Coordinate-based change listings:
^^^^

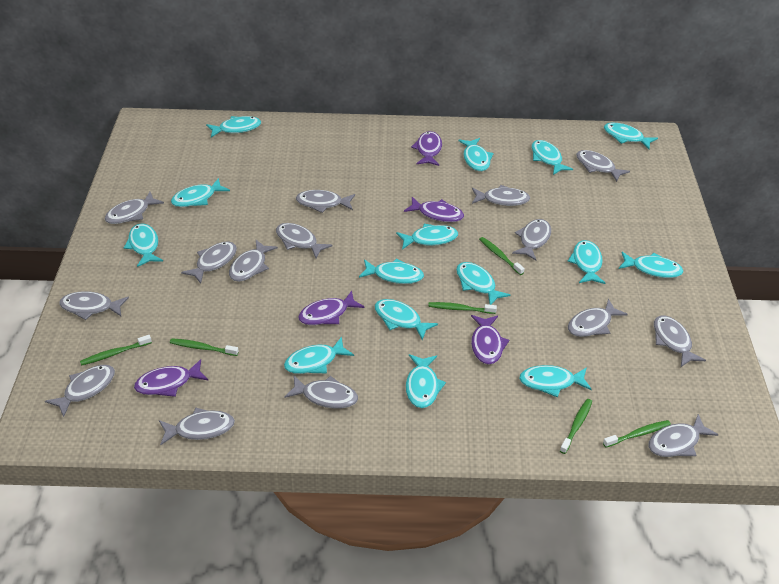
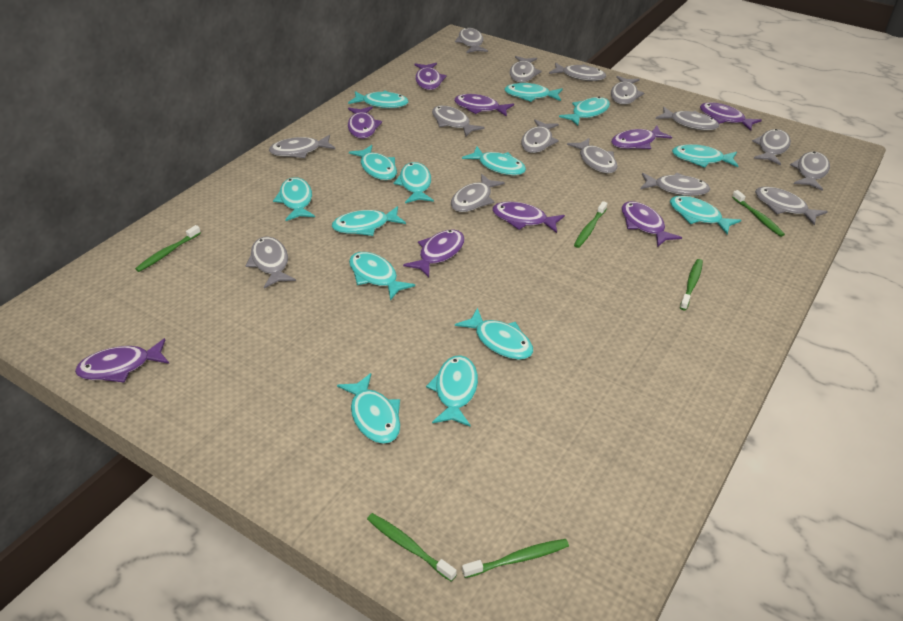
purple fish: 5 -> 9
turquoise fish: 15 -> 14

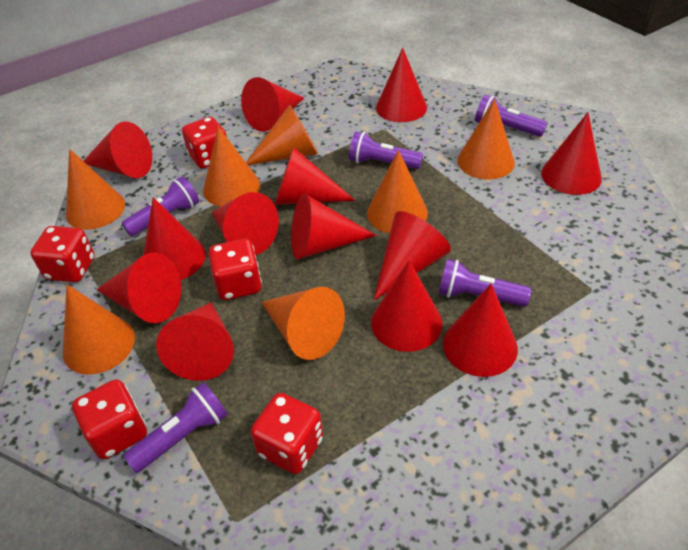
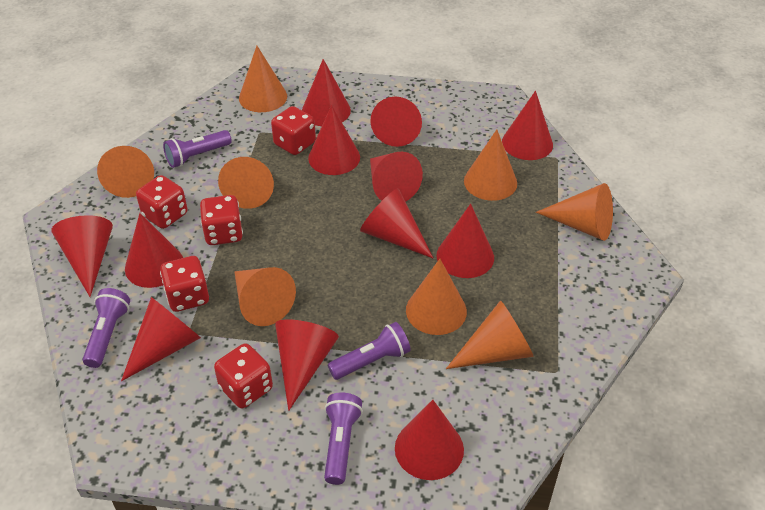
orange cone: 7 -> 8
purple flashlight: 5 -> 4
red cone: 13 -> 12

^^^^

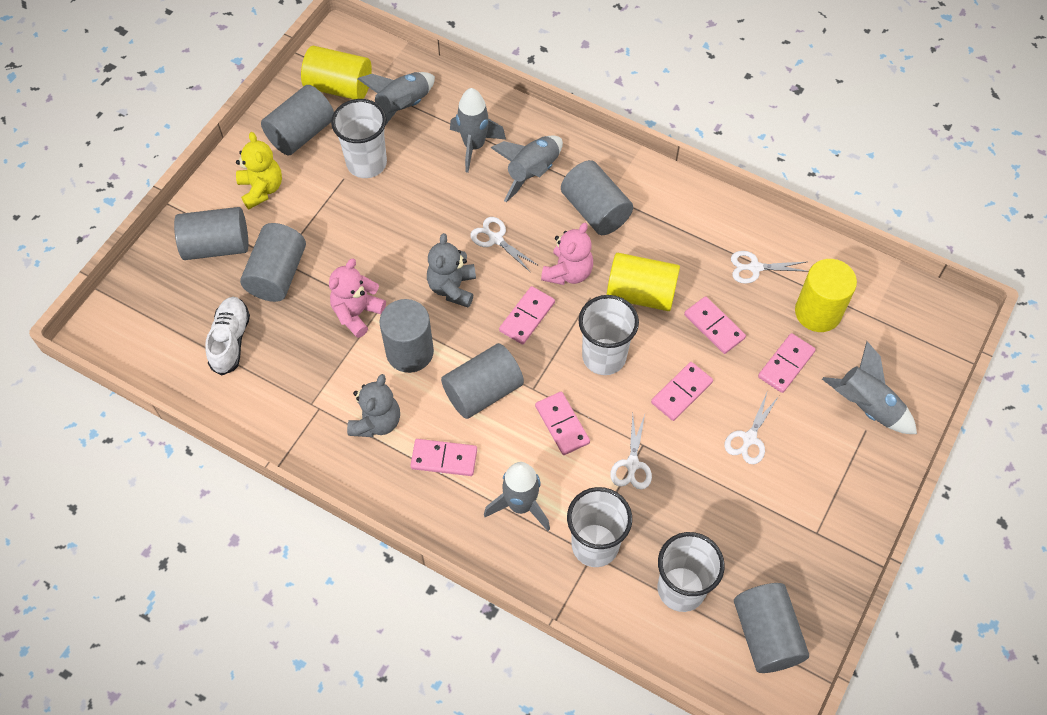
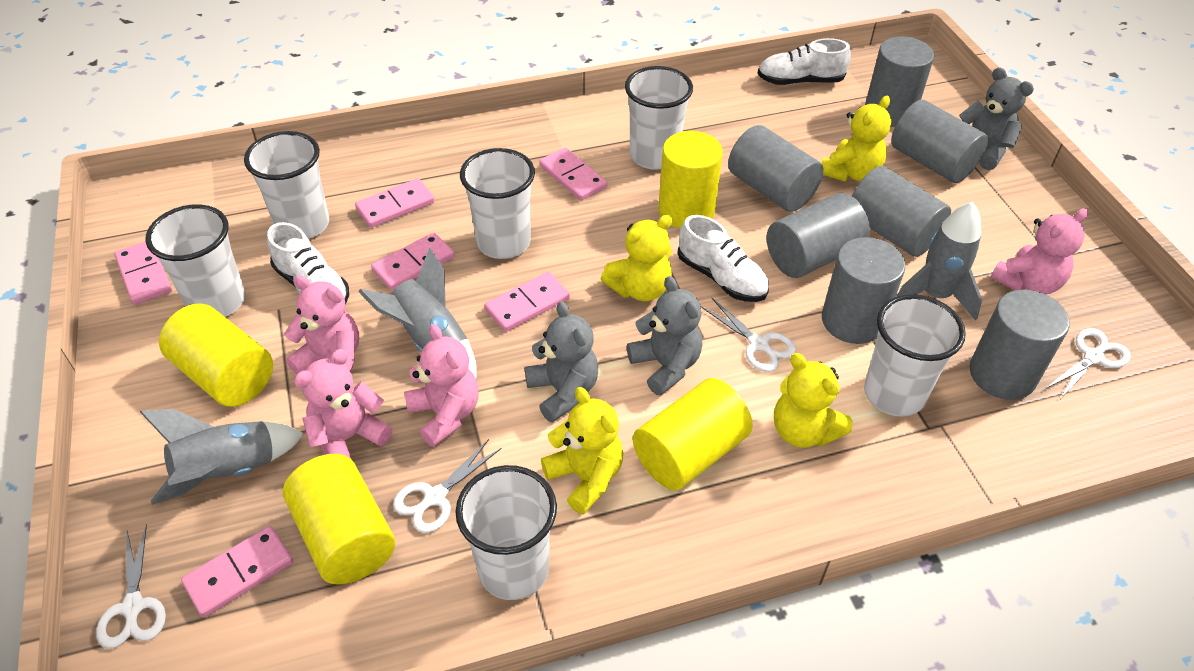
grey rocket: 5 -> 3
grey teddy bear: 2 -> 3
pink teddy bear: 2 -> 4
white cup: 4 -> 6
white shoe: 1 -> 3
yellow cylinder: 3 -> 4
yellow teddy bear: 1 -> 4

^^^^

**THE PROBLEM**: All lines above between those holding "pink teddy bear: 2 -> 4" and "yellow teddy bear: 1 -> 4", inclusive, must be set down unchanged, and no other line may be included.

**OUTPUT FOR THIS TASK**:
pink teddy bear: 2 -> 4
white cup: 4 -> 6
white shoe: 1 -> 3
yellow cylinder: 3 -> 4
yellow teddy bear: 1 -> 4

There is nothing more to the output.